● **GIVEN INSTRUCTION**: Rewrite all of the records, substituting "pram" for every occurrence of "stroller" and changing nothing else. Leave the pictures out.
+ + +
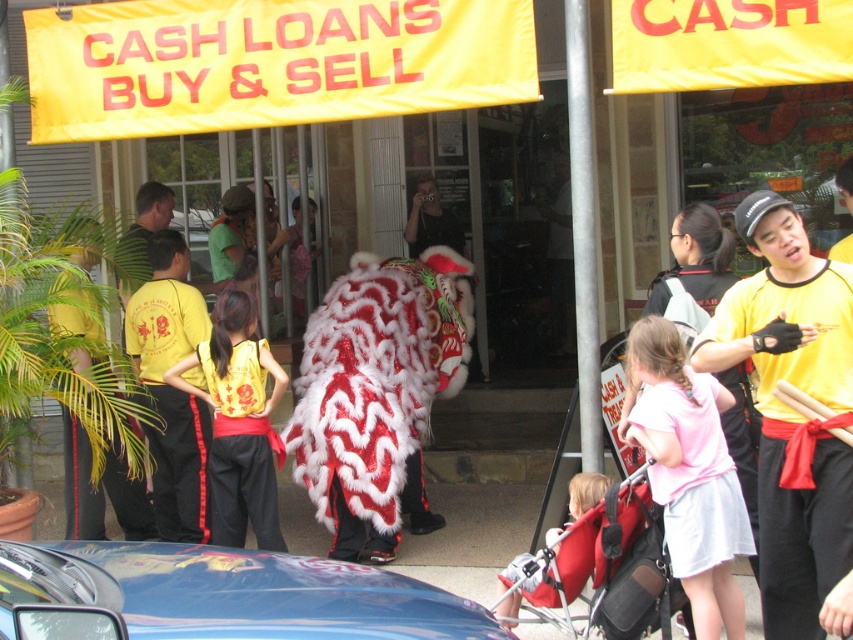
Is point (840, 401) behind point (659, 577)?

No, (840, 401) is in front of (659, 577).

I want to click on yellow matte shirt at center, so click(x=793, y=416).

Where is `yellow matte shirt at center`? Image resolution: width=853 pixels, height=640 pixels. yellow matte shirt at center is located at coordinates pyautogui.click(x=793, y=416).

What are the coordinates of `yellow matte shirt at center` in the screenshot? It's located at (793, 416).

Who is taller, red fabric stroller at lower center or black satin vest at center?

black satin vest at center

Does red fabric stroller at lower center have a lesser height compared to black satin vest at center?

Indeed, red fabric stroller at lower center has a lesser height compared to black satin vest at center.

At what (x,y) coordinates should I click in order to perform the action: click on red fabric stroller at lower center. Please return your answer as a coordinate pair (x, y). This screenshot has width=853, height=640. Looking at the image, I should click on (606, 564).

Locate an element on the screen. Image resolution: width=853 pixels, height=640 pixels. red fabric stroller at lower center is located at coordinates (606, 564).

From the picture: Does yellow fabric banner at upper center come in front of red fabric stroller at lower center?

No, it is not.

Can you confirm if yellow fabric banner at upper center is thinner than red fabric stroller at lower center?

Incorrect, yellow fabric banner at upper center's width is not less than red fabric stroller at lower center's.

Does point (479, 54) lie behind point (605, 547)?

Yes, point (479, 54) is behind point (605, 547).

At what (x,y) coordinates should I click in order to perform the action: click on yellow fabric banner at upper center. Please return your answer as a coordinate pair (x, y). Looking at the image, I should click on (270, 61).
+ + +
● **RESPONSE**:
Is point (840, 401) behind point (659, 577)?

No, (840, 401) is in front of (659, 577).

I want to click on yellow matte shirt at center, so click(x=793, y=416).

Where is `yellow matte shirt at center`? Image resolution: width=853 pixels, height=640 pixels. yellow matte shirt at center is located at coordinates pyautogui.click(x=793, y=416).

What are the coordinates of `yellow matte shirt at center` in the screenshot? It's located at (793, 416).

Who is taller, red fabric pram at lower center or black satin vest at center?

black satin vest at center

Does red fabric pram at lower center have a lesser height compared to black satin vest at center?

Indeed, red fabric pram at lower center has a lesser height compared to black satin vest at center.

At what (x,y) coordinates should I click in order to perform the action: click on red fabric pram at lower center. Please return your answer as a coordinate pair (x, y). This screenshot has width=853, height=640. Looking at the image, I should click on (606, 564).

Locate an element on the screen. Image resolution: width=853 pixels, height=640 pixels. red fabric pram at lower center is located at coordinates (606, 564).

From the picture: Does yellow fabric banner at upper center come in front of red fabric pram at lower center?

No, it is not.

Can you confirm if yellow fabric banner at upper center is thinner than red fabric pram at lower center?

Incorrect, yellow fabric banner at upper center's width is not less than red fabric pram at lower center's.

Does point (479, 54) lie behind point (605, 547)?

Yes, point (479, 54) is behind point (605, 547).

At what (x,y) coordinates should I click in order to perform the action: click on yellow fabric banner at upper center. Please return your answer as a coordinate pair (x, y). Looking at the image, I should click on (270, 61).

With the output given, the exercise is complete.